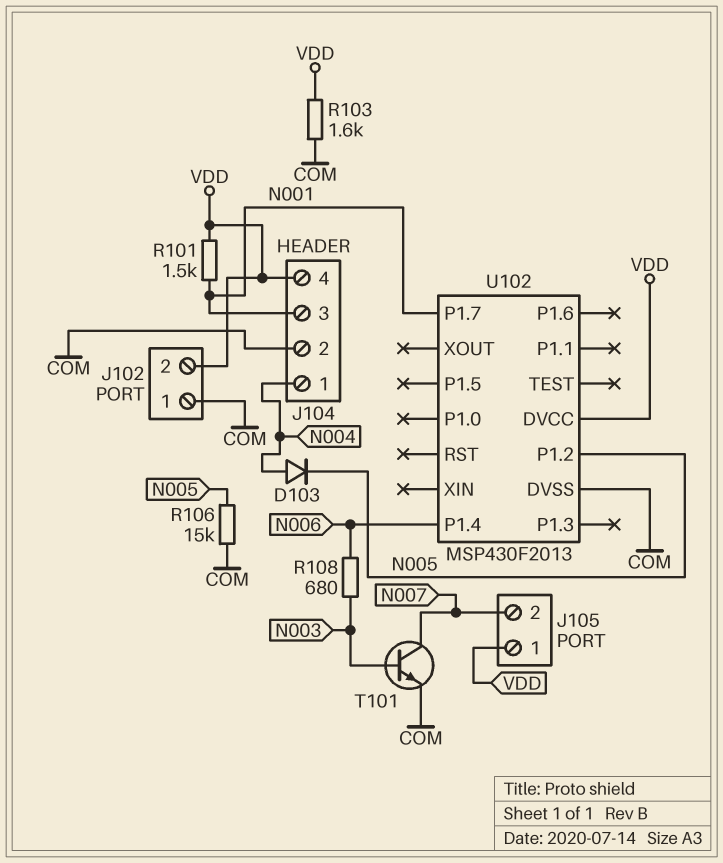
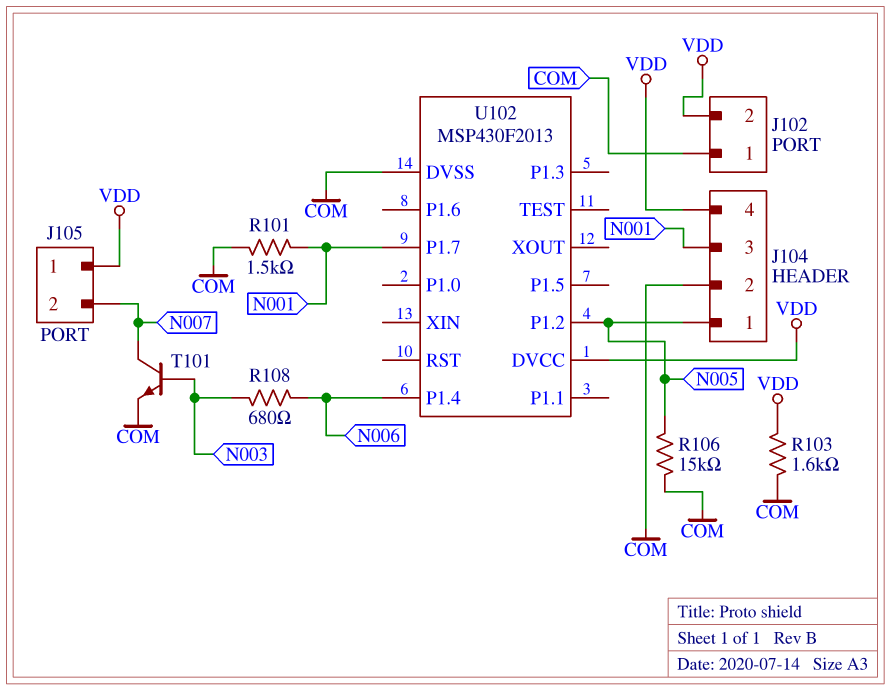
D103: diode (A N004, K N005) -> none
J104 pin 1: N004 -> N005
R101: 1.5k (N001, VDD) -> 1.5k (COM, N001)

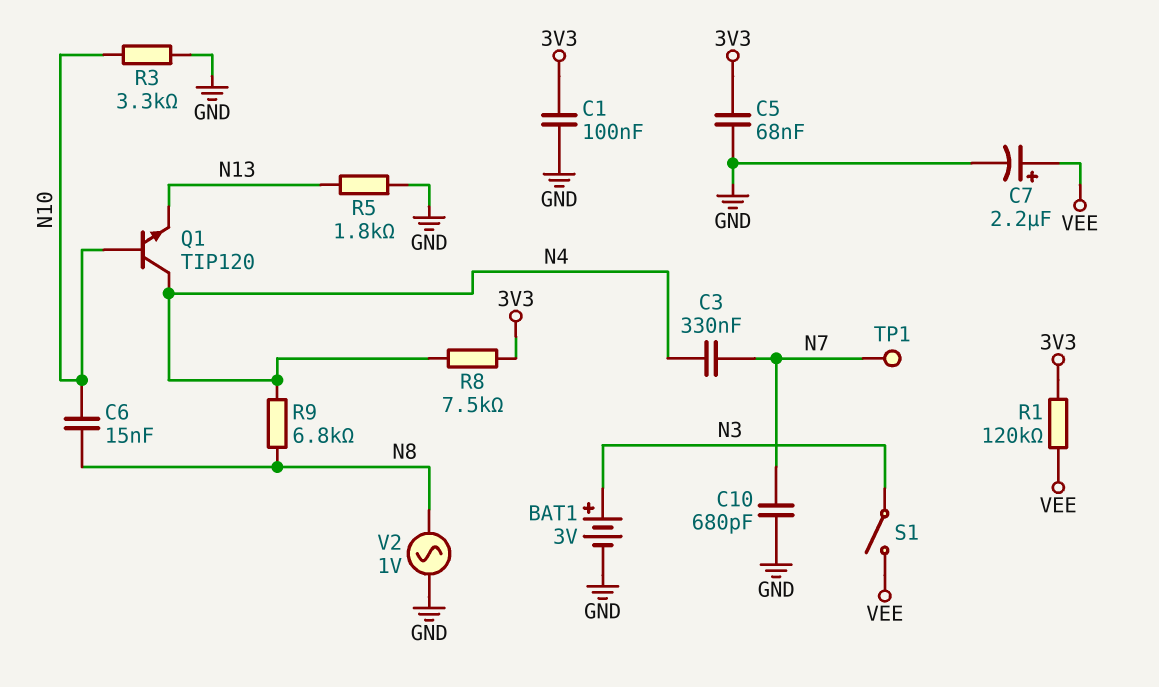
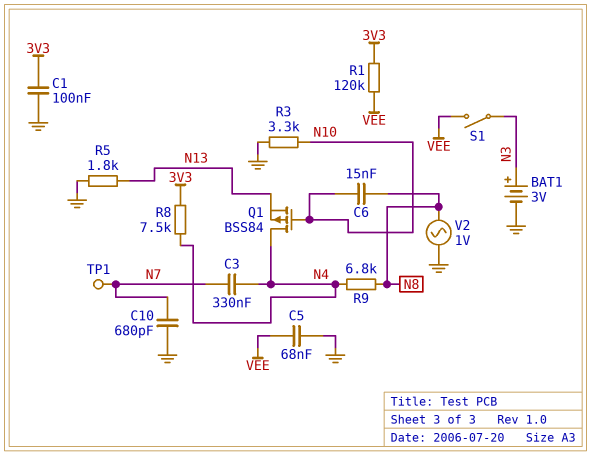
C5: 68nF (3V3, GND) -> 68nF (GND, VEE)
C7: 2.2uF (plus VEE, minus GND) -> none
Q1: NPN TIP120 (B N10, C N4, E N13) -> PMOS BSS84 (G N10, D N4, S N13)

========================

TASK DIRECTIONS
Pull every line containing "none" out of the data above.

WRITTEN ANSWER
D103: diode (A N004, K N005) -> none
C7: 2.2uF (plus VEE, minus GND) -> none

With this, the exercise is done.